■ Provided material:

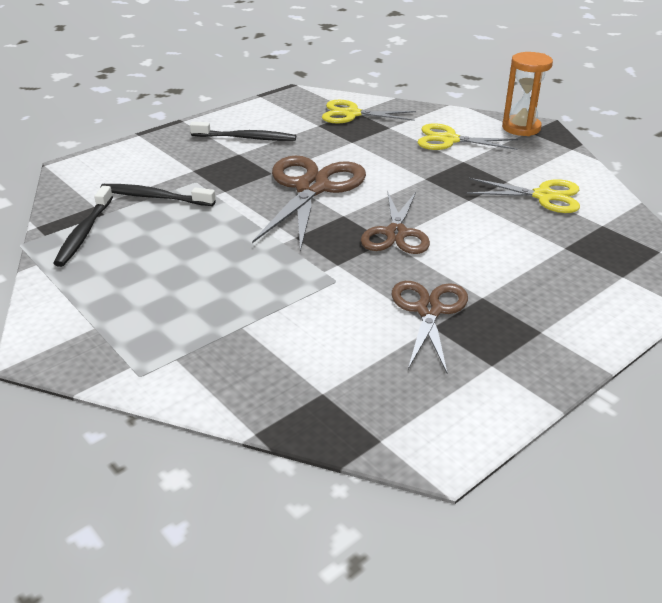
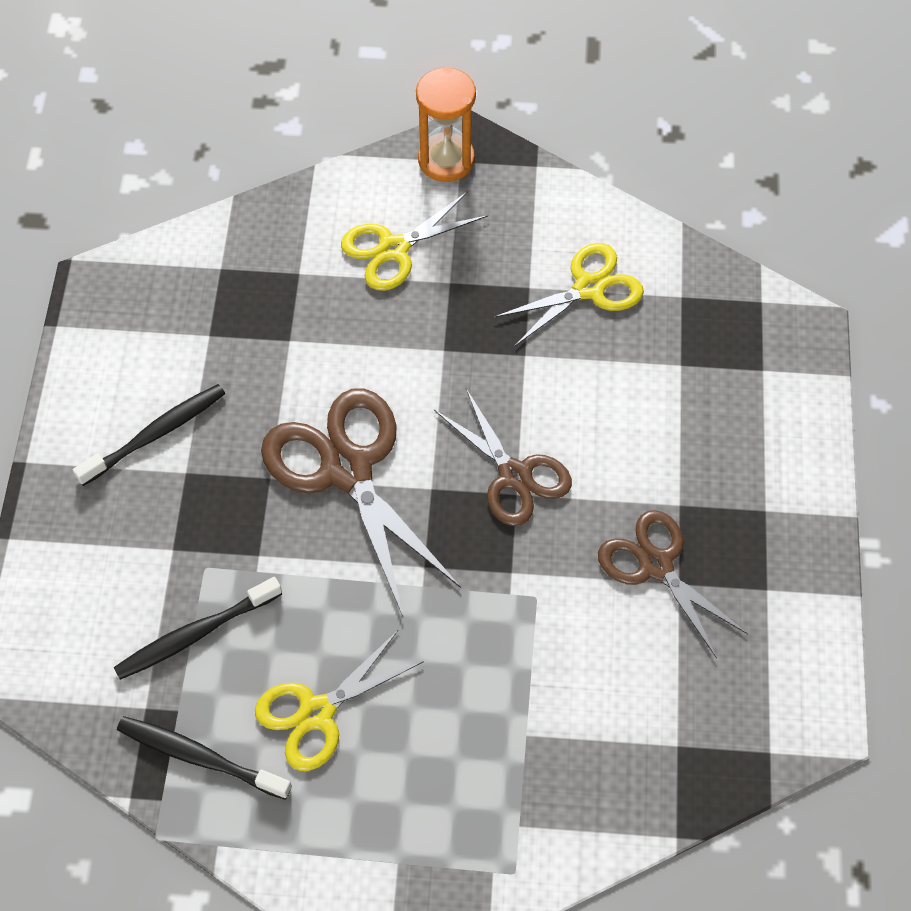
camera: 45 degrees left, 25 degrees up
(84, 233) = (200, 757): black toothbrush -> black toothbrush turned 150 degrees clockwise
(352, 114) = (223, 278): yellow scissors -> yellow scissors (317, 713)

■ Exercise objective:
I'd like every line with the string "degrees" copied from the listing.

■ Problem solution:
camera: 45 degrees left, 25 degrees up
(84, 233) = (200, 757): black toothbrush -> black toothbrush turned 150 degrees clockwise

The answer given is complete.